Go through the data and retrieve each line that includes the string "candle".

##### DATA FOR ANALYSIS

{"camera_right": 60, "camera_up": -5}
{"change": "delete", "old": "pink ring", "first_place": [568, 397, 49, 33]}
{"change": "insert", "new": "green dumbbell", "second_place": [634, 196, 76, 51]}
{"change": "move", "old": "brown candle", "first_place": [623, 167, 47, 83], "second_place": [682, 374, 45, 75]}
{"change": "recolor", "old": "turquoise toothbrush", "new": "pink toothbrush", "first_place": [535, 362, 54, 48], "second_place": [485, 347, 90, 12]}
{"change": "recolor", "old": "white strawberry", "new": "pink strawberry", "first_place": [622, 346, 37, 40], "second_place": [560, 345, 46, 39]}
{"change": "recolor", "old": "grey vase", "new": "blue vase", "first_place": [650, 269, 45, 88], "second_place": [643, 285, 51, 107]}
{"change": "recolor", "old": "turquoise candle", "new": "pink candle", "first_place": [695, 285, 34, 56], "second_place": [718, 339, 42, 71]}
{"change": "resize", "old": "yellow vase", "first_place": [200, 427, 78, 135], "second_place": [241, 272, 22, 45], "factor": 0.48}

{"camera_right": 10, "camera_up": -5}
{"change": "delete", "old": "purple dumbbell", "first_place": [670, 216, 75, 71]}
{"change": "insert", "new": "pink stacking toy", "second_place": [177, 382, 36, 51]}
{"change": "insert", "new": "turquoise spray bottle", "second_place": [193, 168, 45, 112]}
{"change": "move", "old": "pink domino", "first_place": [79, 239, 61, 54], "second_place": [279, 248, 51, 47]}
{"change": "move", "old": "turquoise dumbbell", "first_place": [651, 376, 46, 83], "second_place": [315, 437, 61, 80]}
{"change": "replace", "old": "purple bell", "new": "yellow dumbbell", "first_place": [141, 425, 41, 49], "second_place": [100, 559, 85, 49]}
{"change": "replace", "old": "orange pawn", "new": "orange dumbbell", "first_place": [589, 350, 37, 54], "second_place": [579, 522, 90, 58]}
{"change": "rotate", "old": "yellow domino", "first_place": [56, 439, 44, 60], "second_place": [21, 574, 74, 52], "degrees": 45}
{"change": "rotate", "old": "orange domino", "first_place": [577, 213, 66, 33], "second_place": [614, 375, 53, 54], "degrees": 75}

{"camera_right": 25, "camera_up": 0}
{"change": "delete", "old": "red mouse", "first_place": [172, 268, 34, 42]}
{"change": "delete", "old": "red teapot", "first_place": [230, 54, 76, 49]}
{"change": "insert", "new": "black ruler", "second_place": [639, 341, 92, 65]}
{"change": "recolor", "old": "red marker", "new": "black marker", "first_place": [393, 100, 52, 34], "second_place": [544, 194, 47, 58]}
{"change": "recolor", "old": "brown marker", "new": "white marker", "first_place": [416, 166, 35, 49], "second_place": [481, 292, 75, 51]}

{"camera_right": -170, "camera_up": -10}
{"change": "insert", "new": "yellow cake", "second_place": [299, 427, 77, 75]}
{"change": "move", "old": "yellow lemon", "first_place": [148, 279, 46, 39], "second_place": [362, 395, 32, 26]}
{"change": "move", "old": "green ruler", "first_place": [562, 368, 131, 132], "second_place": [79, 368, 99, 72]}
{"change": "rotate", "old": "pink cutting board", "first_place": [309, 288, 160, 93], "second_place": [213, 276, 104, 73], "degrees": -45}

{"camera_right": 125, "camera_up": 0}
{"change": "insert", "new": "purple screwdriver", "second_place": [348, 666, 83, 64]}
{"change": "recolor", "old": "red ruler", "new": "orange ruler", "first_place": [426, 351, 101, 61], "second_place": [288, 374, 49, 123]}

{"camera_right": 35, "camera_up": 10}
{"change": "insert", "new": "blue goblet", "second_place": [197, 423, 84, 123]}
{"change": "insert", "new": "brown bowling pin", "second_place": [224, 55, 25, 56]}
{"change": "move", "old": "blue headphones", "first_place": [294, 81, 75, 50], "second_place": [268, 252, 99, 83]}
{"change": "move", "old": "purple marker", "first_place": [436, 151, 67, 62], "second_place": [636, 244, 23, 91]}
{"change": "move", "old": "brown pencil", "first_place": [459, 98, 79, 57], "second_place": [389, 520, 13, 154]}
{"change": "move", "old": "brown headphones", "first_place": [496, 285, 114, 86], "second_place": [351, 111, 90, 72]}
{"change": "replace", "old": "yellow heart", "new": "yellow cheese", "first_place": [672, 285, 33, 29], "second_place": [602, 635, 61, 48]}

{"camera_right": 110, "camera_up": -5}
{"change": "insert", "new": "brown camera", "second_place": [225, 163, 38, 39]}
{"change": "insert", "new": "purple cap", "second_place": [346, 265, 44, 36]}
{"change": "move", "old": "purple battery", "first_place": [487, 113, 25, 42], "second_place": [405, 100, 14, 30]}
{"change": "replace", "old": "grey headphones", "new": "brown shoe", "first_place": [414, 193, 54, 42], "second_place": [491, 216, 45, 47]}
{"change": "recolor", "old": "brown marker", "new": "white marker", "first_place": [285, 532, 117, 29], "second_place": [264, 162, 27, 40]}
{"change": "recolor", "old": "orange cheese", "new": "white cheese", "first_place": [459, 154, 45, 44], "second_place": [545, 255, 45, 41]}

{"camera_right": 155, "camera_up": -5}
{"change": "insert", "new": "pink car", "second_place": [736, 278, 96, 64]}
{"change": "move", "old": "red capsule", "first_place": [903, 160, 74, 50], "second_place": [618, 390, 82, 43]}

##########

■ EXERCISE ANSWER:
{"change": "move", "old": "brown candle", "first_place": [623, 167, 47, 83], "second_place": [682, 374, 45, 75]}
{"change": "recolor", "old": "turquoise candle", "new": "pink candle", "first_place": [695, 285, 34, 56], "second_place": [718, 339, 42, 71]}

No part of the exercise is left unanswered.